> _Task_
Throughout the listing that follows, find each line with the word "none" and copy it.

> _Record excerpts_
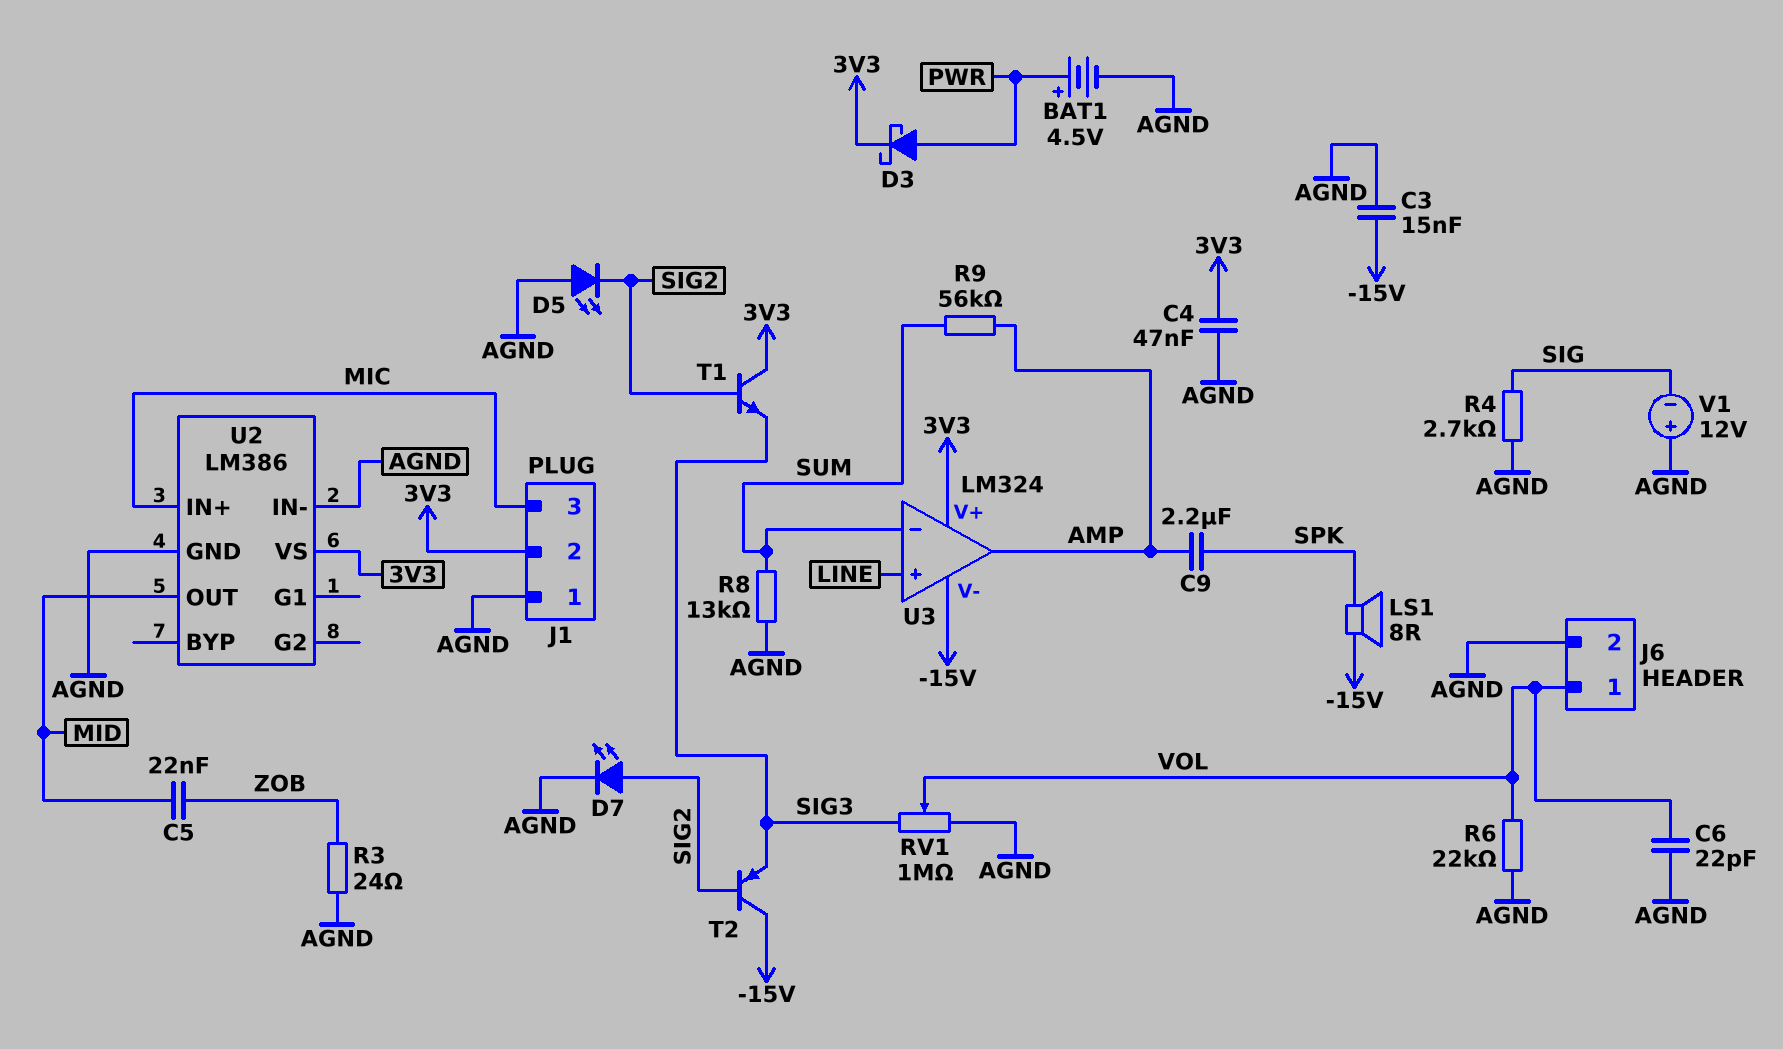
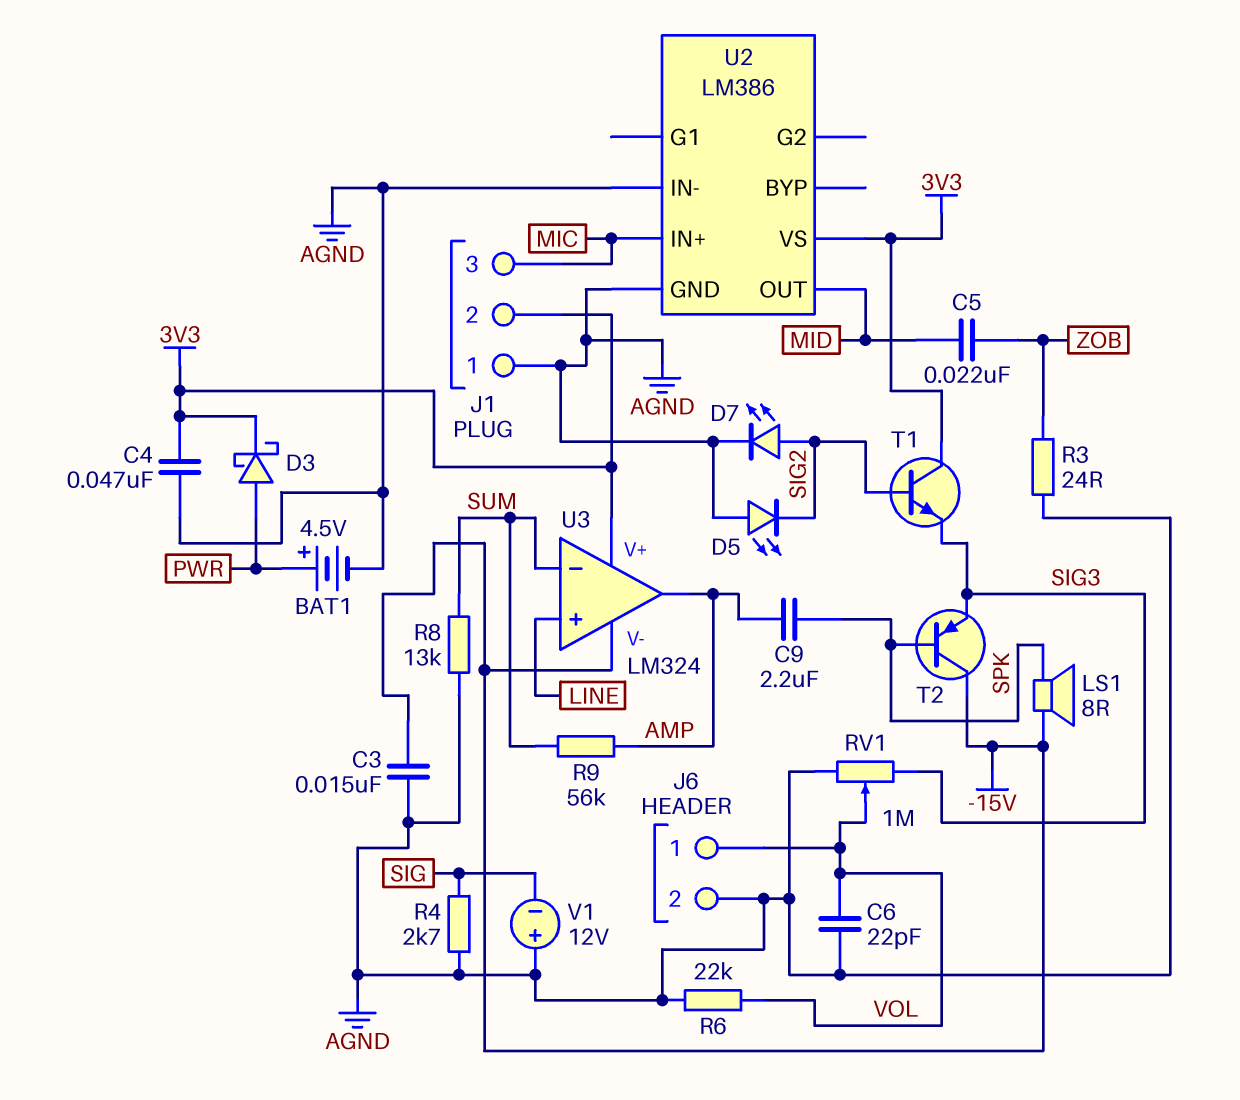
T2: PNP (B SIG2, C -15V, E SIG3) -> PNP (B SPK, C -15V, E SIG3)

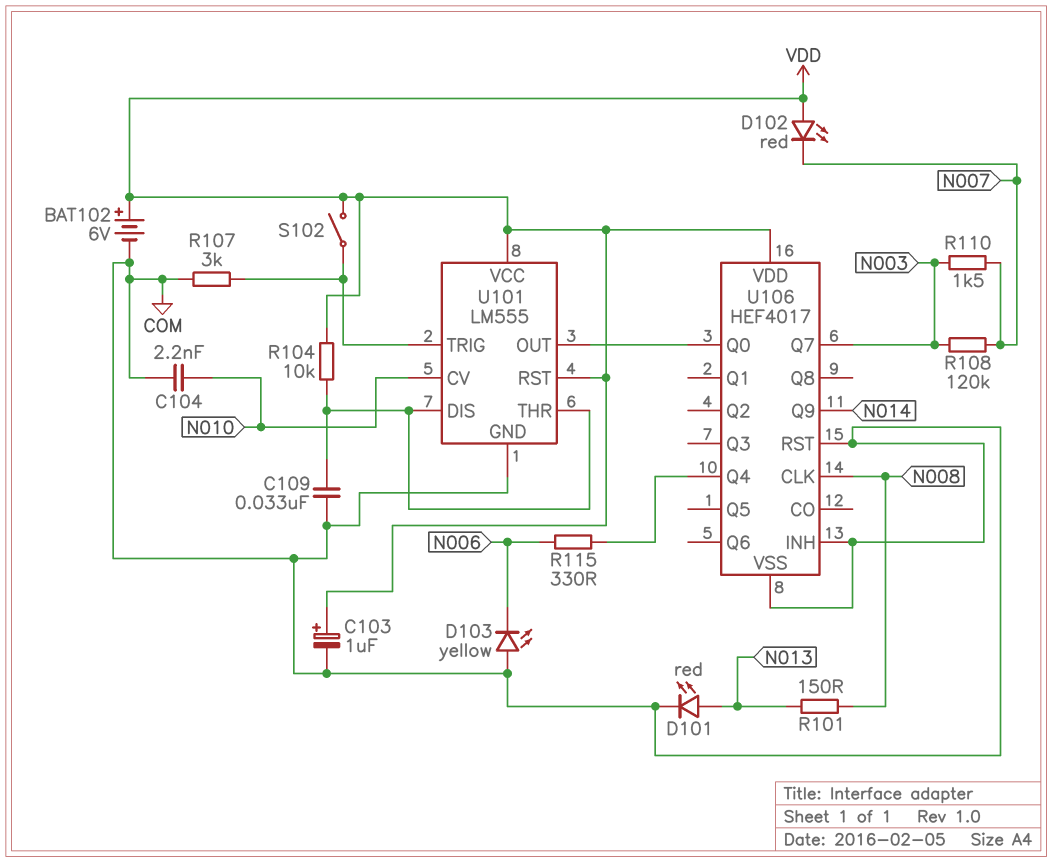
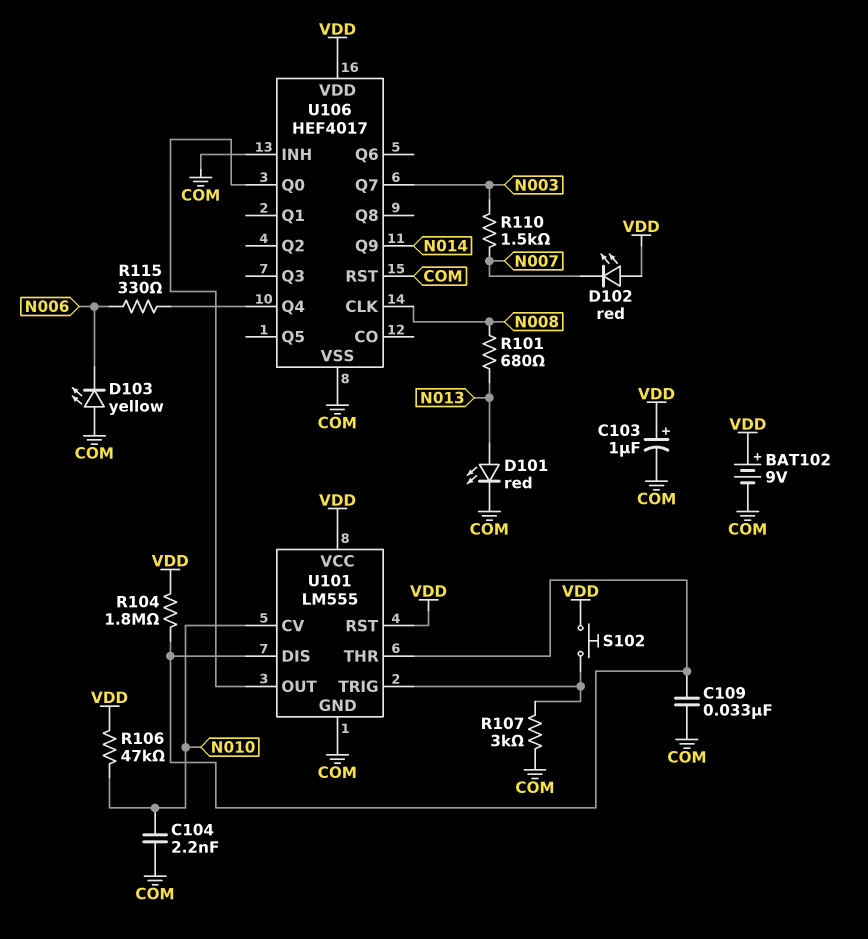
BAT102: 6V (plus VDD, minus COM) -> 9V (plus VDD, minus COM)
R101: 150 (N008, N013) -> 680 (N008, N013)
R104: 10k (U101/DIS, VDD) -> 1.8M (U101/DIS, VDD)
R106: none -> 47k (N010, VDD)
R108: 120k (N003, N007) -> none
S102: switch (U101/TRIG, VDD) -> button (U101/TRIG, VDD)

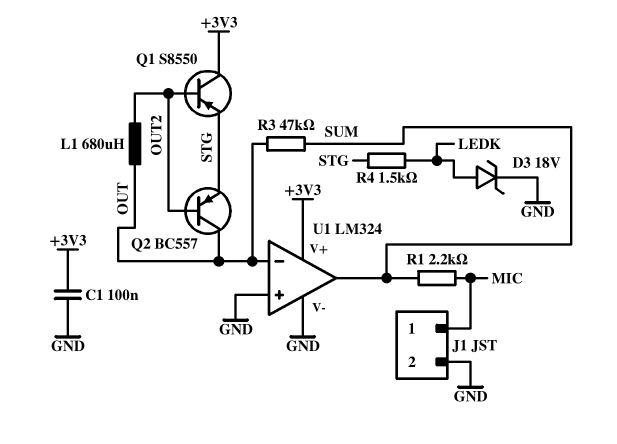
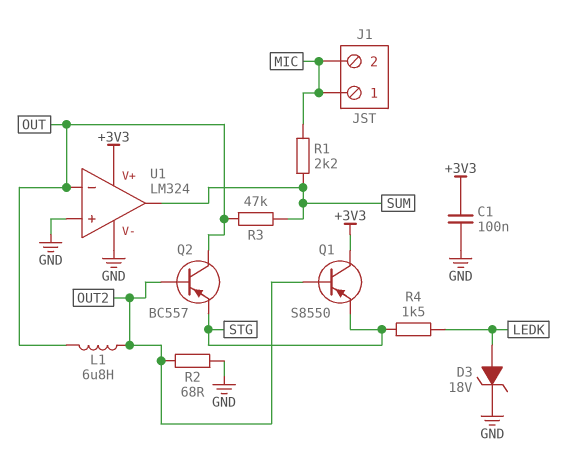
J1 pin 2: GND -> MIC
L1: 680uH (OUT, OUT2) -> 6.8uH (OUT, OUT2)
R2: none -> 68 (GND, OUT2)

> _Result_
R106: none -> 47k (N010, VDD)
R108: 120k (N003, N007) -> none
R2: none -> 68 (GND, OUT2)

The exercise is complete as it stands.